## Provided records:
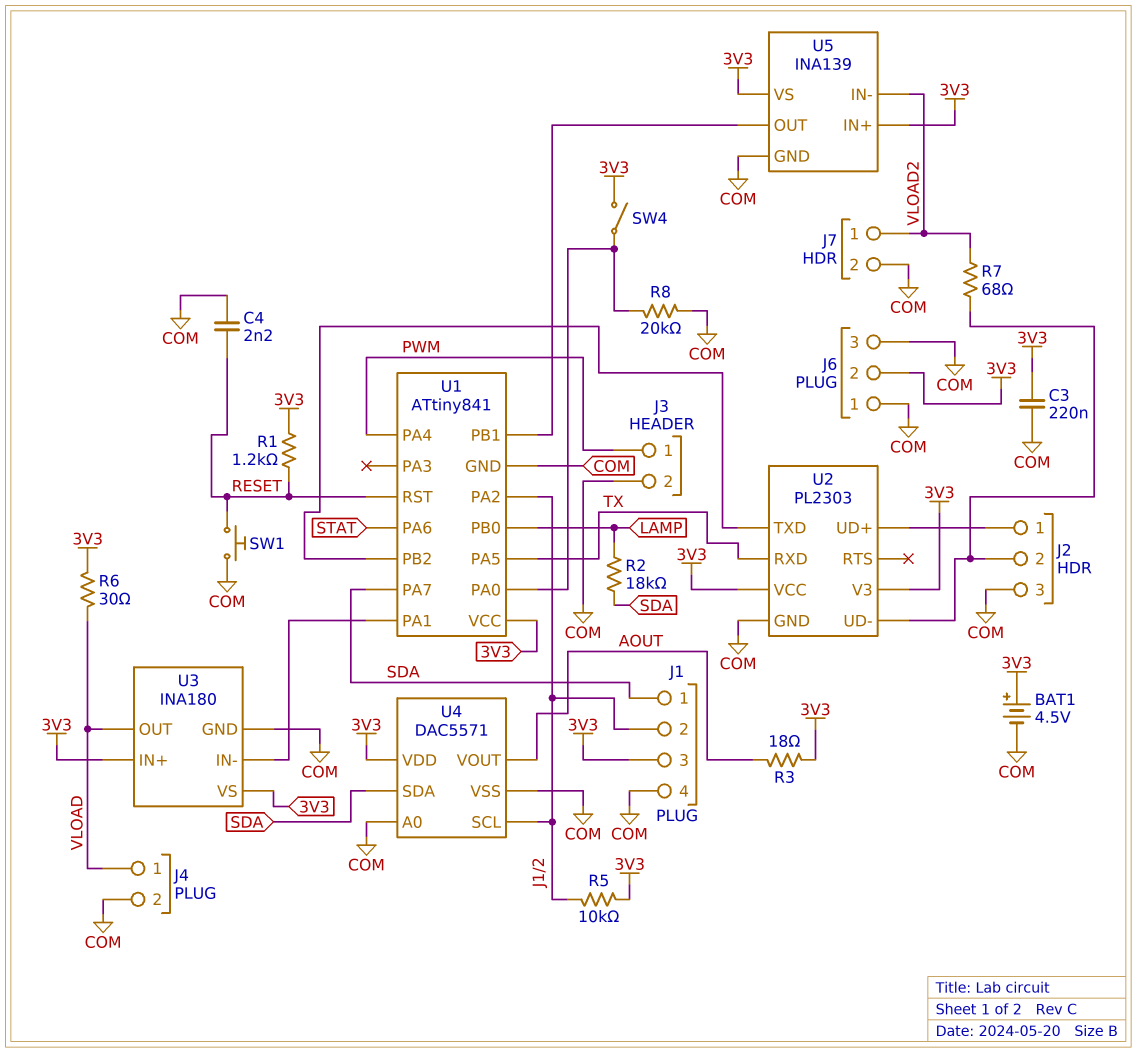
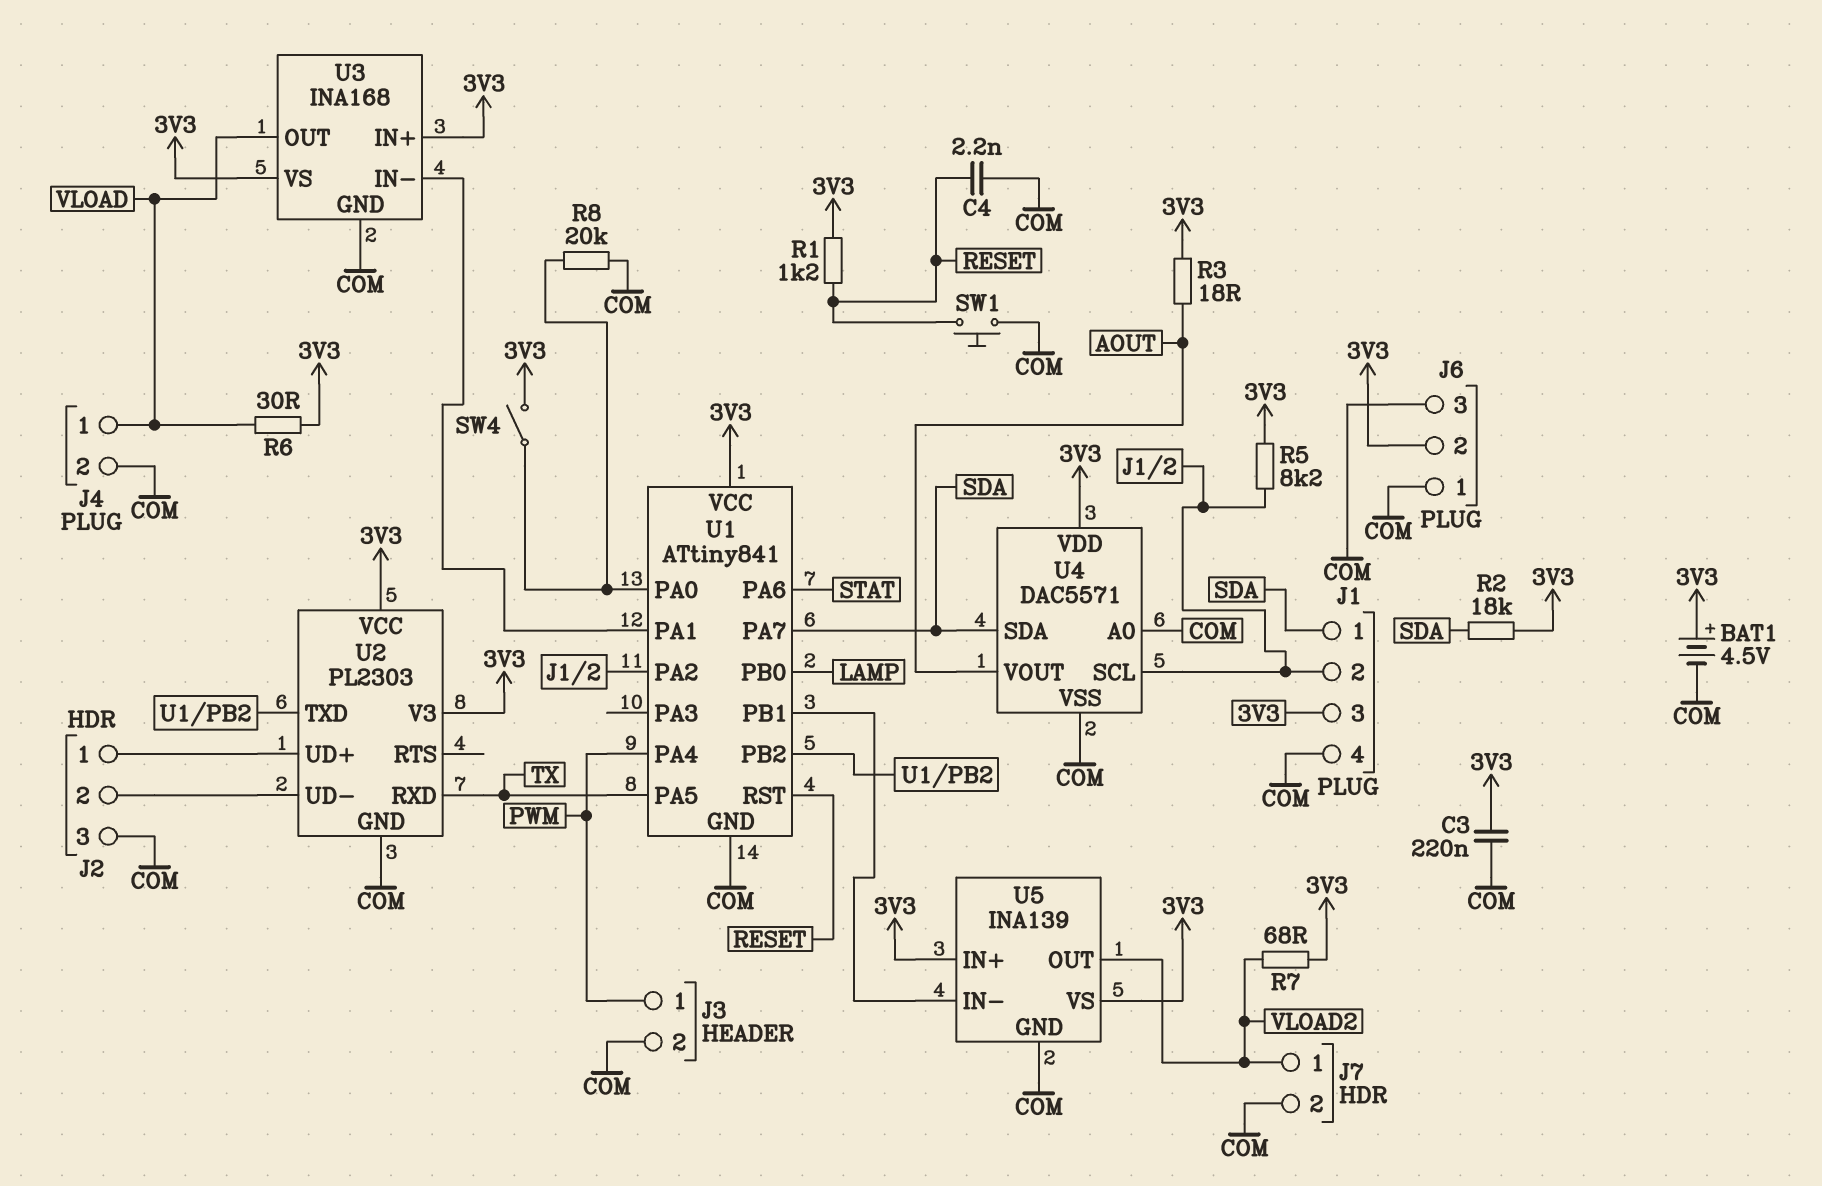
R2: 18k (LAMP, SDA) -> 18k (3V3, SDA)
R5: 10k (3V3, J1/2) -> 8.2k (3V3, J1/2)
R7: 68 (J2/2, VLOAD2) -> 68 (3V3, VLOAD2)
U3: INA180 -> INA168
U5 pin IN-: VLOAD2 -> U1/PB1
U5 pin OUT: U1/PB1 -> VLOAD2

## What this task involves:
A word-for-word copy of all the records above is required, with the pictures left out.

## Worked solution:
R2: 18k (LAMP, SDA) -> 18k (3V3, SDA)
R5: 10k (3V3, J1/2) -> 8.2k (3V3, J1/2)
R7: 68 (J2/2, VLOAD2) -> 68 (3V3, VLOAD2)
U3: INA180 -> INA168
U5 pin IN-: VLOAD2 -> U1/PB1
U5 pin OUT: U1/PB1 -> VLOAD2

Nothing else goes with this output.